WHAT YOU HAVE TO DO
The entries must be restated exactly as written.

EXCERPTED RECORDS Block Start

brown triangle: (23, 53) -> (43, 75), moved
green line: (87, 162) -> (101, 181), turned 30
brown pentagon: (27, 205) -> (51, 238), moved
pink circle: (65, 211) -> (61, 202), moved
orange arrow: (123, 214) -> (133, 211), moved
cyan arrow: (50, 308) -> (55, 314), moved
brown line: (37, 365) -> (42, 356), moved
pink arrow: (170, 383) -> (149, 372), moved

EXCERPTED RECORDS Block End

WRITTEN SOLUTION
brown triangle: (23, 53) -> (43, 75), moved
green line: (87, 162) -> (101, 181), turned 30
brown pentagon: (27, 205) -> (51, 238), moved
pink circle: (65, 211) -> (61, 202), moved
orange arrow: (123, 214) -> (133, 211), moved
cyan arrow: (50, 308) -> (55, 314), moved
brown line: (37, 365) -> (42, 356), moved
pink arrow: (170, 383) -> (149, 372), moved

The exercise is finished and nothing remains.